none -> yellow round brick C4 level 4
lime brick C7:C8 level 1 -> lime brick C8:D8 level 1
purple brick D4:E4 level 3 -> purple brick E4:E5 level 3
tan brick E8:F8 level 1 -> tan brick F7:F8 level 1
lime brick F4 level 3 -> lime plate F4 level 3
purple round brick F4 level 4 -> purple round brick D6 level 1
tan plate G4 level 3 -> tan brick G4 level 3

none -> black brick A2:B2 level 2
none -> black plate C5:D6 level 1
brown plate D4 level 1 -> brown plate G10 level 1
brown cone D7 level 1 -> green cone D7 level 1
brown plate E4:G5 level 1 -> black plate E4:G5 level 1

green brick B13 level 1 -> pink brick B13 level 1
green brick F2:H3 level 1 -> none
══════
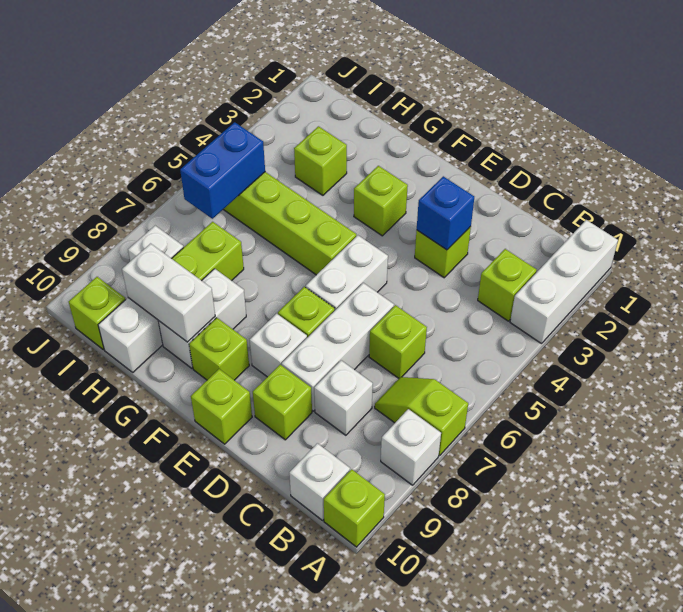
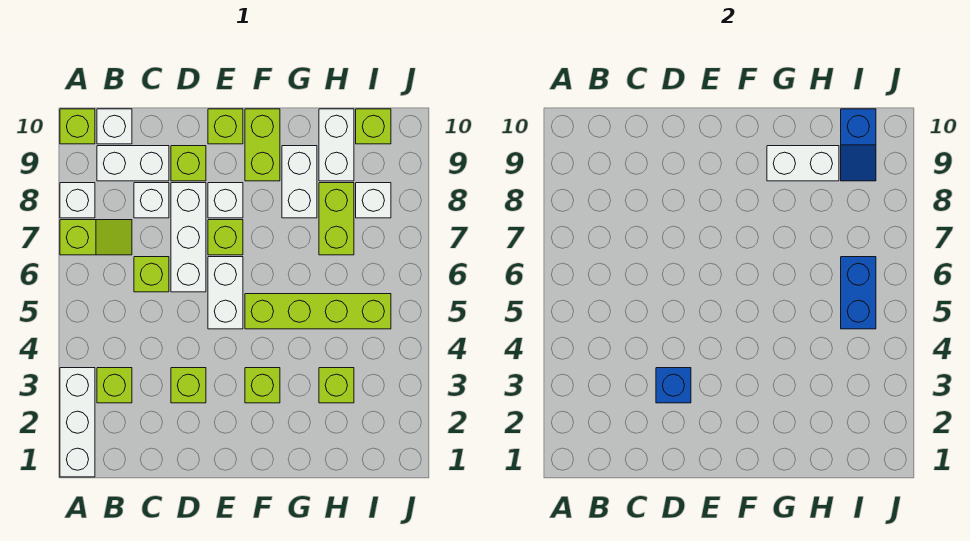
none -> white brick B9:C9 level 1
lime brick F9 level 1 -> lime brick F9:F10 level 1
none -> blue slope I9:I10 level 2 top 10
══════
Search the listing above for the lines with "lime brick F9 level" and "none -> blue slope I9:I10 level 2 top 10", then output those lines and all lines between them exactly.

lime brick F9 level 1 -> lime brick F9:F10 level 1
none -> blue slope I9:I10 level 2 top 10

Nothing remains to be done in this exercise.